* _PROBLEM STATEMENT_: In your copy of the entries, please include no pictures and return every word exactly.

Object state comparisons

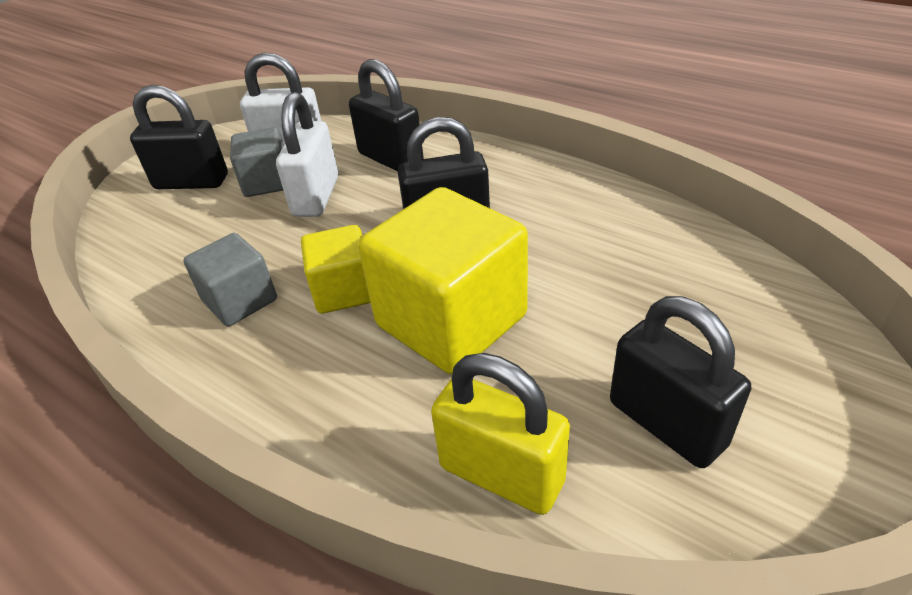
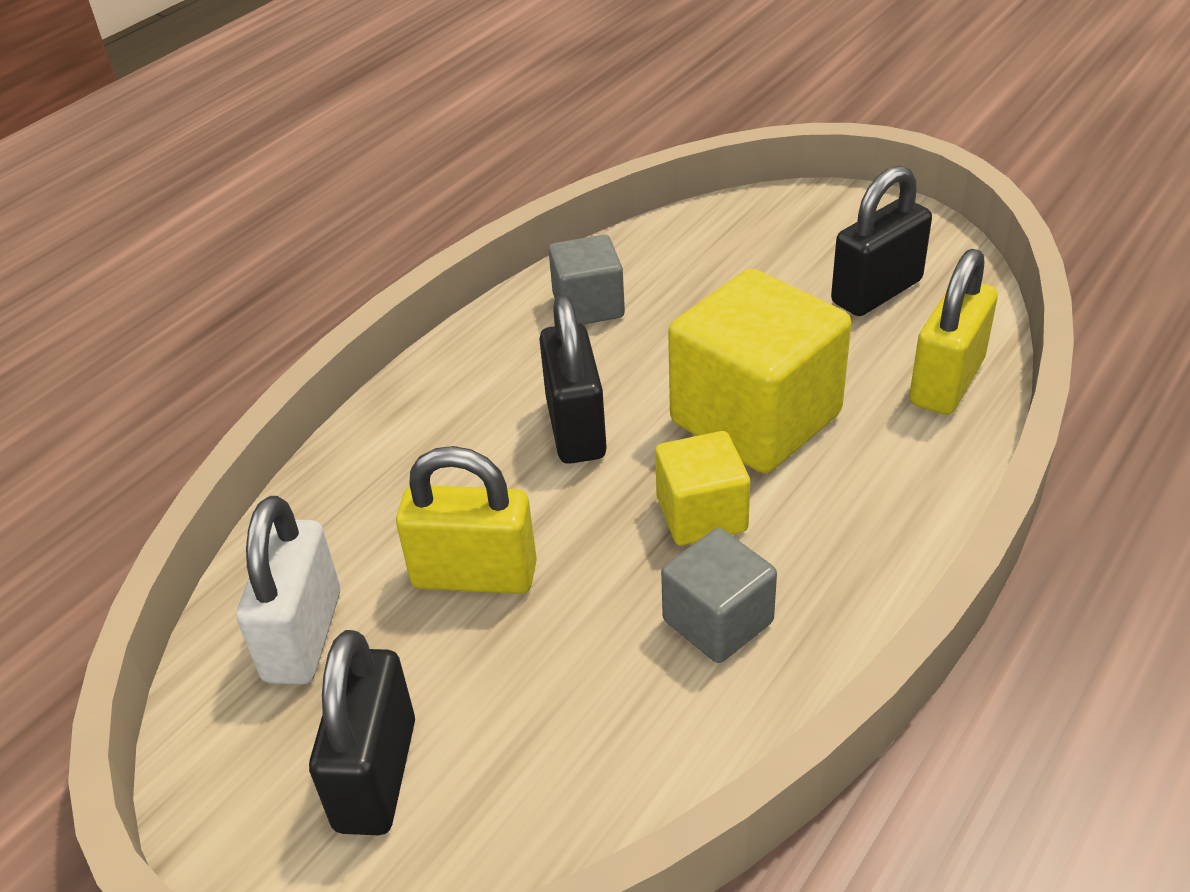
camera: 90 degrees left, 0 degrees up
(267, 182) = (412, 650): grey cube -> grey cube (588, 306)
(316, 196) = (474, 575): white padlock -> yellow padlock
(391, 159) = (389, 497): black padlock -> none

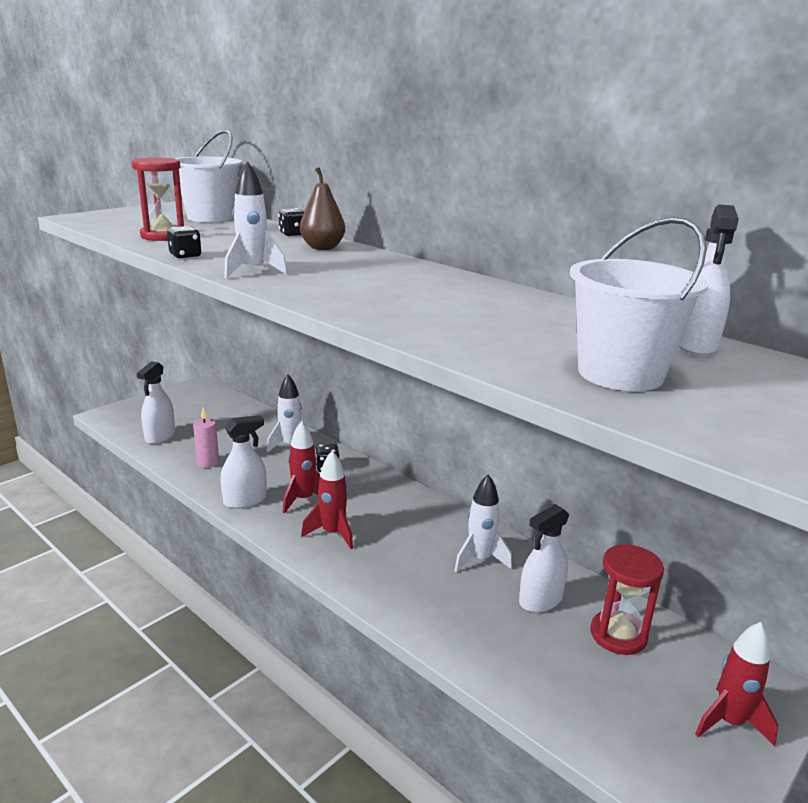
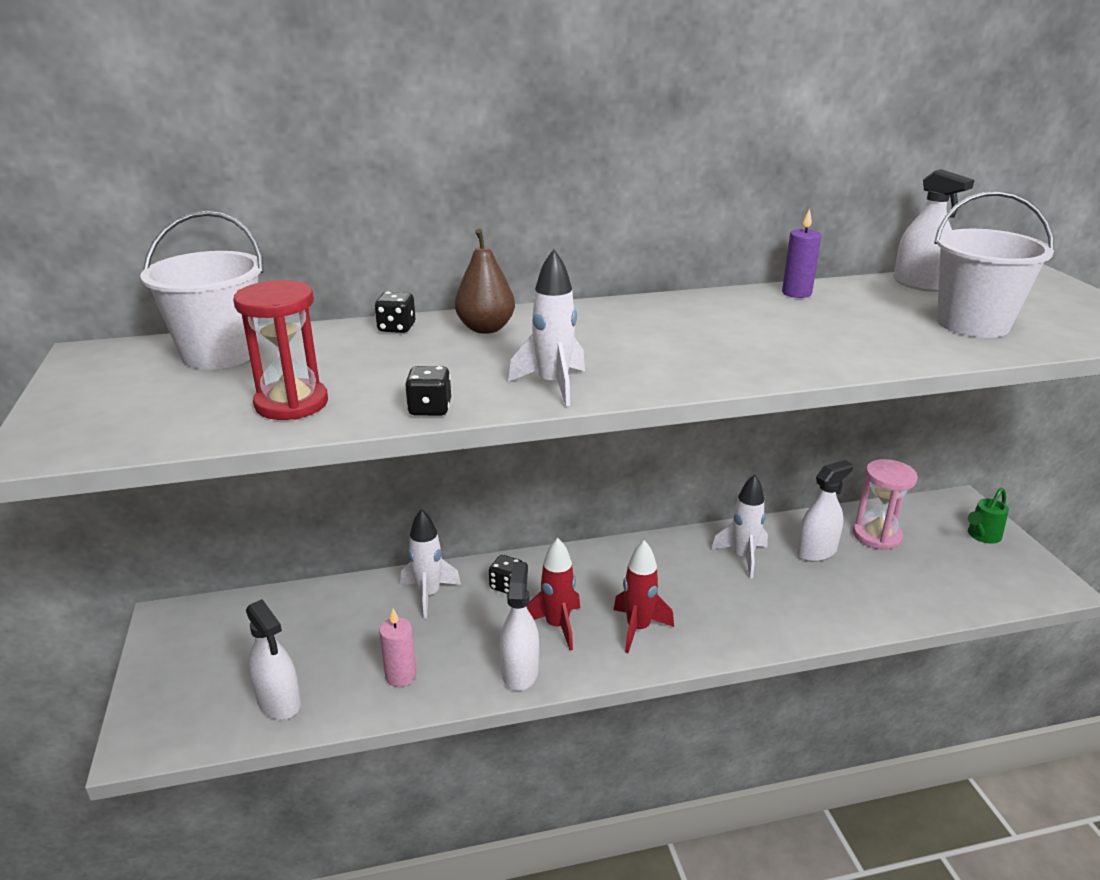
camera: 55 degrees left, 5 degrees up
(540, 600) = (816, 551): white spray bottle -> white spray bottle turned 120 degrees counterclockwise
(560, 306) = (796, 293): none -> purple candle
(618, 635) = (876, 536): red hourglass -> pink hourglass
(729, 722) = (982, 536): red rocket -> green watering can

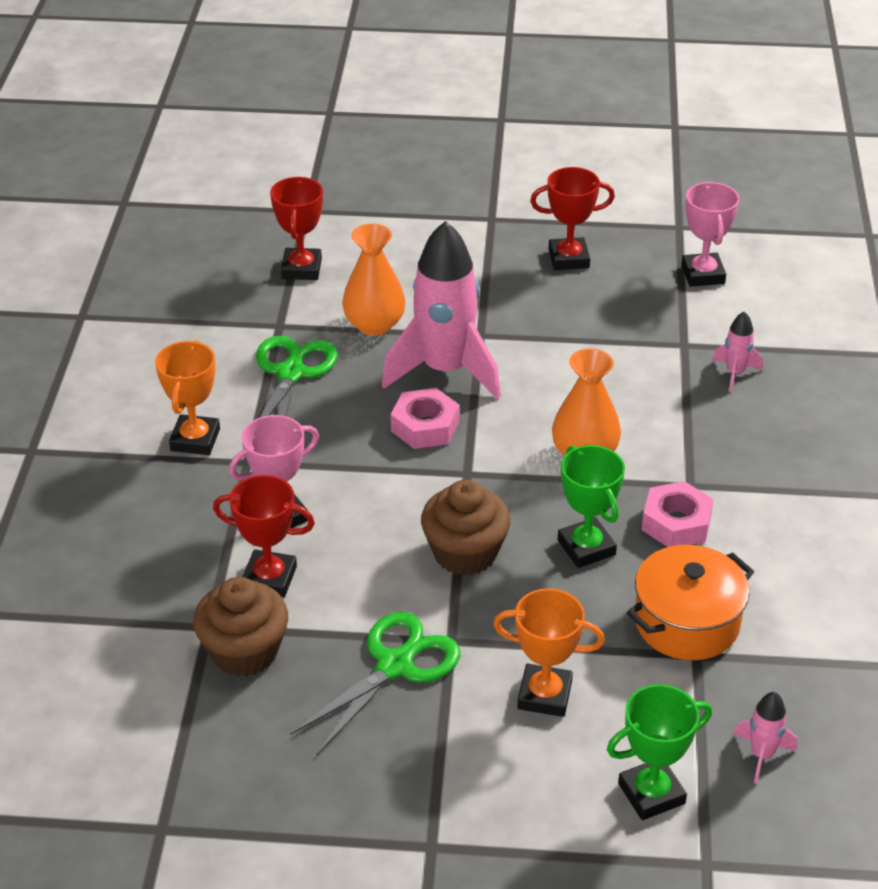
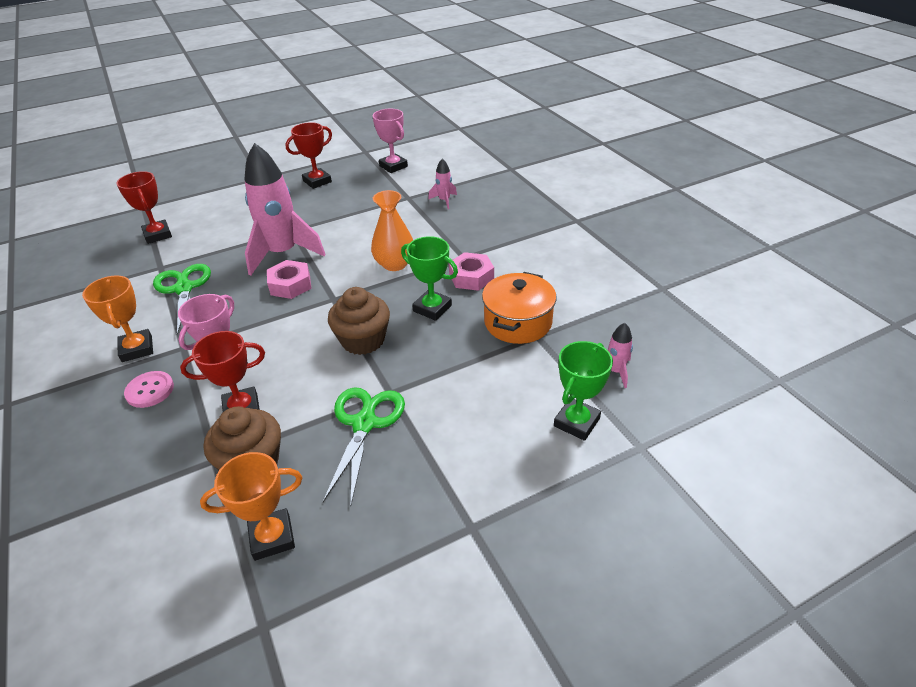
camera: 30 degrees left, 0 degrees up
(183, 504) = (150, 390): none -> pink button
(374, 324) = (223, 246): orange vase -> none
(544, 695) = (471, 397): orange trophy -> orange trophy (272, 537)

* _TASK RESULT_:
camera: 90 degrees left, 0 degrees up
(267, 182) = (412, 650): grey cube -> grey cube (588, 306)
(316, 196) = (474, 575): white padlock -> yellow padlock
(391, 159) = (389, 497): black padlock -> none

camera: 55 degrees left, 5 degrees up
(540, 600) = (816, 551): white spray bottle -> white spray bottle turned 120 degrees counterclockwise
(560, 306) = (796, 293): none -> purple candle
(618, 635) = (876, 536): red hourglass -> pink hourglass
(729, 722) = (982, 536): red rocket -> green watering can

camera: 30 degrees left, 0 degrees up
(183, 504) = (150, 390): none -> pink button
(374, 324) = (223, 246): orange vase -> none
(544, 695) = (471, 397): orange trophy -> orange trophy (272, 537)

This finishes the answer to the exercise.